- What the task requires
Wherever "grey" appears in the records below, copy the line that holds it.

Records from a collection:

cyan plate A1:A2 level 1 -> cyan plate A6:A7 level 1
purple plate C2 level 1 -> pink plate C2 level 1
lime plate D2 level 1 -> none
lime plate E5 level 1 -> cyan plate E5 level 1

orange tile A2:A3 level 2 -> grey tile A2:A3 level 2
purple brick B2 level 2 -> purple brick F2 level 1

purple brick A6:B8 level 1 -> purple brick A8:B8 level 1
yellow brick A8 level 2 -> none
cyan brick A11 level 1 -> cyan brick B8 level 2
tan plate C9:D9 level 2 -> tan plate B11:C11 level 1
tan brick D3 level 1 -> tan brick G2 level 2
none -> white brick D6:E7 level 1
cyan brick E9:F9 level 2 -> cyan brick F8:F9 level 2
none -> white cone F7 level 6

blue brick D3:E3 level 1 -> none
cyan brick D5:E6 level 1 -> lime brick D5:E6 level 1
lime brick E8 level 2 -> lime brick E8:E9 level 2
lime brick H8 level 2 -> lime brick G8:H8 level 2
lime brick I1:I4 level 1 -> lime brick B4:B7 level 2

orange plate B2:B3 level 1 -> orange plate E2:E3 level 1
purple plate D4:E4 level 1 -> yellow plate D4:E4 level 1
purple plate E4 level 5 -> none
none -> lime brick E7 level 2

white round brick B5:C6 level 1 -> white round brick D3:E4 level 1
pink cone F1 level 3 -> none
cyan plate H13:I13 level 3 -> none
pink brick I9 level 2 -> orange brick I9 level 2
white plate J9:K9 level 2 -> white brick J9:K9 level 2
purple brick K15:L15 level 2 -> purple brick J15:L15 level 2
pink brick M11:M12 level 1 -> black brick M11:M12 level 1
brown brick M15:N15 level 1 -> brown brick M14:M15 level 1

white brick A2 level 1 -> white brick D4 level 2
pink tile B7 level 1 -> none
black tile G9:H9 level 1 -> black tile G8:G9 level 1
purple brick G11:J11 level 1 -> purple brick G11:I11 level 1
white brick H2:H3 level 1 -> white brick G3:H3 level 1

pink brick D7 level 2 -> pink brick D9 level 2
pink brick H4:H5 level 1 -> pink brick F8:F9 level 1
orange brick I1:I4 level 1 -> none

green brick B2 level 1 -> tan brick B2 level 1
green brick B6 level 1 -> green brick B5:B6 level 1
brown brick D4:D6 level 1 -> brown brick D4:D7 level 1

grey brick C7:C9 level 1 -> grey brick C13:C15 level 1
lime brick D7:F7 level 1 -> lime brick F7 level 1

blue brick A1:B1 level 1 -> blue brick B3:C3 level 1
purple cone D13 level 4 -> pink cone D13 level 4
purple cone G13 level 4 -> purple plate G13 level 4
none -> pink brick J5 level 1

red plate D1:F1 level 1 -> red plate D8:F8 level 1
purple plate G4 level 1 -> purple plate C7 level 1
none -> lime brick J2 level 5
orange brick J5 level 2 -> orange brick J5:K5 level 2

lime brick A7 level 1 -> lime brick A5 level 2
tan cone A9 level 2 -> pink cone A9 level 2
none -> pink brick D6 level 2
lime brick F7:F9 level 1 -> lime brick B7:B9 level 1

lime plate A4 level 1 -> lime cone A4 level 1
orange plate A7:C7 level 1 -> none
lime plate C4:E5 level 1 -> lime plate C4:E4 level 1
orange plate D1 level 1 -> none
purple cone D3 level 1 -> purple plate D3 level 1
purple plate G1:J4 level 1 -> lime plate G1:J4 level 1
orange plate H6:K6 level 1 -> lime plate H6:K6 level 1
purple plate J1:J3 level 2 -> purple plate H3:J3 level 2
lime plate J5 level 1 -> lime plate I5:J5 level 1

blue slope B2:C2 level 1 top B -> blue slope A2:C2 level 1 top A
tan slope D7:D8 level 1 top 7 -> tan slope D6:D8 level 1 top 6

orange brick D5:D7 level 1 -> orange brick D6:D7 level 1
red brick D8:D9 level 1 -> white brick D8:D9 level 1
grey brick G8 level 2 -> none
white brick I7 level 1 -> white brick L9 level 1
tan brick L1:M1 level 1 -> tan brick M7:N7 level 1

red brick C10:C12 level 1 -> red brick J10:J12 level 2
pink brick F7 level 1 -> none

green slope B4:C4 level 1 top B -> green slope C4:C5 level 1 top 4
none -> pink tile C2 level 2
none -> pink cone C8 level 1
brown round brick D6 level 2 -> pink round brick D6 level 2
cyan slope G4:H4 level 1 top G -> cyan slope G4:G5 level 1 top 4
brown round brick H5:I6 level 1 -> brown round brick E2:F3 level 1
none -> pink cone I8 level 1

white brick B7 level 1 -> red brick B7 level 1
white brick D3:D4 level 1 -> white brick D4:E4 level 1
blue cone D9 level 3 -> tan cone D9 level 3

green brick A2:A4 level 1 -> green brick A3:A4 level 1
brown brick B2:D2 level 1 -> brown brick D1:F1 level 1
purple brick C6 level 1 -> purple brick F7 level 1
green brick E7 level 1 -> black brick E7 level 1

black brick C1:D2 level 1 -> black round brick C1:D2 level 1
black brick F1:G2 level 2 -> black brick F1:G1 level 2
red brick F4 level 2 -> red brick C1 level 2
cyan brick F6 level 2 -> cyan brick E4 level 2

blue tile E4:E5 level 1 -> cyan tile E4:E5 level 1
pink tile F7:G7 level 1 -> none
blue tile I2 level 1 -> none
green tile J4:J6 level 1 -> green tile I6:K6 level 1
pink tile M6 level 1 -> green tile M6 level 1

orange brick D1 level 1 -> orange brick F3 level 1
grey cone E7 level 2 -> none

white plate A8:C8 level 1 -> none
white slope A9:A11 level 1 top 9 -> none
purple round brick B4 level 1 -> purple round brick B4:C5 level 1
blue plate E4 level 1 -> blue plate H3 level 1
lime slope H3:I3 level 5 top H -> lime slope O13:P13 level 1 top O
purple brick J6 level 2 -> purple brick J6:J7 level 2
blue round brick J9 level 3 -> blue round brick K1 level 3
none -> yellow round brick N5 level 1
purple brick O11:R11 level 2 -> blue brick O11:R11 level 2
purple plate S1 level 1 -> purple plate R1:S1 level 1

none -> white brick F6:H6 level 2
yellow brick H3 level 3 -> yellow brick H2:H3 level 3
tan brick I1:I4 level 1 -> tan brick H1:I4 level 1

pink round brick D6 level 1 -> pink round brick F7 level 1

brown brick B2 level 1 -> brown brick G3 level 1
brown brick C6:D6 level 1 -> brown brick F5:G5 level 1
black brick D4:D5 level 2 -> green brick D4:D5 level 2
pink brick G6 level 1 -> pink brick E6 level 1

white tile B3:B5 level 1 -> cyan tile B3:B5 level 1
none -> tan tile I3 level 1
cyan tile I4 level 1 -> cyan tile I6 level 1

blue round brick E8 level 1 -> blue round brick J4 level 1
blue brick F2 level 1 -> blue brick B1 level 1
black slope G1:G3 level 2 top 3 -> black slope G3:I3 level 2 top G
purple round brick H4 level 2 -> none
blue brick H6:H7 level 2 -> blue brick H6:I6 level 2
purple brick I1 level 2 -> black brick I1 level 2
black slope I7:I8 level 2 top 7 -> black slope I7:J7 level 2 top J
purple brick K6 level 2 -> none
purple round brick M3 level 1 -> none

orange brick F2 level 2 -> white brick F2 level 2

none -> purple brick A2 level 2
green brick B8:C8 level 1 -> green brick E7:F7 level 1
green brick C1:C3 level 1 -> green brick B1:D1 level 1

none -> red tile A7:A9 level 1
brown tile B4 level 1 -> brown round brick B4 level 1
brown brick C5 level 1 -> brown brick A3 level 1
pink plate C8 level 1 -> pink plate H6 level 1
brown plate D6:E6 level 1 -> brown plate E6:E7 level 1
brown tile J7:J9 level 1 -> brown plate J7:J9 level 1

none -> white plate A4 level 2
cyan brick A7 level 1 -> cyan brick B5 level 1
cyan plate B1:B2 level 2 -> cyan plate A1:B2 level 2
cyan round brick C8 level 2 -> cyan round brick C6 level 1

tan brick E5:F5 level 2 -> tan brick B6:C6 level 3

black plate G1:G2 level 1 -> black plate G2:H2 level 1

- Result of the exercise
orange tile A2:A3 level 2 -> grey tile A2:A3 level 2
grey brick C7:C9 level 1 -> grey brick C13:C15 level 1
grey brick G8 level 2 -> none
grey cone E7 level 2 -> none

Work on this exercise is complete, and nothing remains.